- [Requirement]
Copy out every item below, line for line, with no changes.

- [Given entries]
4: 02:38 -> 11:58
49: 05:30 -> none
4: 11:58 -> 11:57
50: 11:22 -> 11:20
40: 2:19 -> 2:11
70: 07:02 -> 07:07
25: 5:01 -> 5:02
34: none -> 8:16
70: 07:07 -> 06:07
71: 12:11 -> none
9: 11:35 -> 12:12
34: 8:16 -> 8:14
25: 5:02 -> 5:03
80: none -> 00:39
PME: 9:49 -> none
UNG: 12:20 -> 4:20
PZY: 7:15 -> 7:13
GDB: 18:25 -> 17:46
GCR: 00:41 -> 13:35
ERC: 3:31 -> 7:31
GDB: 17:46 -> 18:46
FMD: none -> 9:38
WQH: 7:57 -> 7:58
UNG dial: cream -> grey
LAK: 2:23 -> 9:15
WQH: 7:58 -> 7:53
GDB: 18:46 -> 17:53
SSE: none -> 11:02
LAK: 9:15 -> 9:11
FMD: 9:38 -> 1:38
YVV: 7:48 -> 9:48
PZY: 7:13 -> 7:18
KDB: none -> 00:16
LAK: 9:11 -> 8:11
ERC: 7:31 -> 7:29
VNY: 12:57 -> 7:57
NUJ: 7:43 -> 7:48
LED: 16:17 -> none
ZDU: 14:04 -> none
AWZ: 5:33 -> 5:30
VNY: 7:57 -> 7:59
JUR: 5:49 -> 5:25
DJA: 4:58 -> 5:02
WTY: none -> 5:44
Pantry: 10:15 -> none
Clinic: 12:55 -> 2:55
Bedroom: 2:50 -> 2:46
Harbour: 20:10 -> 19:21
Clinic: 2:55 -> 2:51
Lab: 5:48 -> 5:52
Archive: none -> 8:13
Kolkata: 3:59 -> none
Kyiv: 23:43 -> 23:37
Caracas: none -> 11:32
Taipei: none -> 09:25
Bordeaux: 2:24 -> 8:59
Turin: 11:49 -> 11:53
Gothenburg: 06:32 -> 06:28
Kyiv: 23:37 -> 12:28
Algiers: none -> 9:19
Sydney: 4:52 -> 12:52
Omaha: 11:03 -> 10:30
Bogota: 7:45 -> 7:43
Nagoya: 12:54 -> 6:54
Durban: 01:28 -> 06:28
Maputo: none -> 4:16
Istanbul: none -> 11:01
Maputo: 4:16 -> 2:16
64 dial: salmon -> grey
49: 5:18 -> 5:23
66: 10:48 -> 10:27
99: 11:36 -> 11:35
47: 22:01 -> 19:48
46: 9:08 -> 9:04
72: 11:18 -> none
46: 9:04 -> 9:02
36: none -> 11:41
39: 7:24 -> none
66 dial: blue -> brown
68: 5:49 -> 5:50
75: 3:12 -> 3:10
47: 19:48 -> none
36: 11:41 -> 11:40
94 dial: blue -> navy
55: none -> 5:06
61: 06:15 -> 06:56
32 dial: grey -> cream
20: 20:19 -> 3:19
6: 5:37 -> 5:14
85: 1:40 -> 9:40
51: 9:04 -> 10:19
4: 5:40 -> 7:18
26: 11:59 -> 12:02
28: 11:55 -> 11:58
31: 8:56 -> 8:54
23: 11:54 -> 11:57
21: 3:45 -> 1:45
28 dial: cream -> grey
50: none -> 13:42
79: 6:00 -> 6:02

- [Task answer]
4: 02:38 -> 11:58
49: 05:30 -> none
4: 11:58 -> 11:57
50: 11:22 -> 11:20
40: 2:19 -> 2:11
70: 07:02 -> 07:07
25: 5:01 -> 5:02
34: none -> 8:16
70: 07:07 -> 06:07
71: 12:11 -> none
9: 11:35 -> 12:12
34: 8:16 -> 8:14
25: 5:02 -> 5:03
80: none -> 00:39
PME: 9:49 -> none
UNG: 12:20 -> 4:20
PZY: 7:15 -> 7:13
GDB: 18:25 -> 17:46
GCR: 00:41 -> 13:35
ERC: 3:31 -> 7:31
GDB: 17:46 -> 18:46
FMD: none -> 9:38
WQH: 7:57 -> 7:58
UNG dial: cream -> grey
LAK: 2:23 -> 9:15
WQH: 7:58 -> 7:53
GDB: 18:46 -> 17:53
SSE: none -> 11:02
LAK: 9:15 -> 9:11
FMD: 9:38 -> 1:38
YVV: 7:48 -> 9:48
PZY: 7:13 -> 7:18
KDB: none -> 00:16
LAK: 9:11 -> 8:11
ERC: 7:31 -> 7:29
VNY: 12:57 -> 7:57
NUJ: 7:43 -> 7:48
LED: 16:17 -> none
ZDU: 14:04 -> none
AWZ: 5:33 -> 5:30
VNY: 7:57 -> 7:59
JUR: 5:49 -> 5:25
DJA: 4:58 -> 5:02
WTY: none -> 5:44
Pantry: 10:15 -> none
Clinic: 12:55 -> 2:55
Bedroom: 2:50 -> 2:46
Harbour: 20:10 -> 19:21
Clinic: 2:55 -> 2:51
Lab: 5:48 -> 5:52
Archive: none -> 8:13
Kolkata: 3:59 -> none
Kyiv: 23:43 -> 23:37
Caracas: none -> 11:32
Taipei: none -> 09:25
Bordeaux: 2:24 -> 8:59
Turin: 11:49 -> 11:53
Gothenburg: 06:32 -> 06:28
Kyiv: 23:37 -> 12:28
Algiers: none -> 9:19
Sydney: 4:52 -> 12:52
Omaha: 11:03 -> 10:30
Bogota: 7:45 -> 7:43
Nagoya: 12:54 -> 6:54
Durban: 01:28 -> 06:28
Maputo: none -> 4:16
Istanbul: none -> 11:01
Maputo: 4:16 -> 2:16
64 dial: salmon -> grey
49: 5:18 -> 5:23
66: 10:48 -> 10:27
99: 11:36 -> 11:35
47: 22:01 -> 19:48
46: 9:08 -> 9:04
72: 11:18 -> none
46: 9:04 -> 9:02
36: none -> 11:41
39: 7:24 -> none
66 dial: blue -> brown
68: 5:49 -> 5:50
75: 3:12 -> 3:10
47: 19:48 -> none
36: 11:41 -> 11:40
94 dial: blue -> navy
55: none -> 5:06
61: 06:15 -> 06:56
32 dial: grey -> cream
20: 20:19 -> 3:19
6: 5:37 -> 5:14
85: 1:40 -> 9:40
51: 9:04 -> 10:19
4: 5:40 -> 7:18
26: 11:59 -> 12:02
28: 11:55 -> 11:58
31: 8:56 -> 8:54
23: 11:54 -> 11:57
21: 3:45 -> 1:45
28 dial: cream -> grey
50: none -> 13:42
79: 6:00 -> 6:02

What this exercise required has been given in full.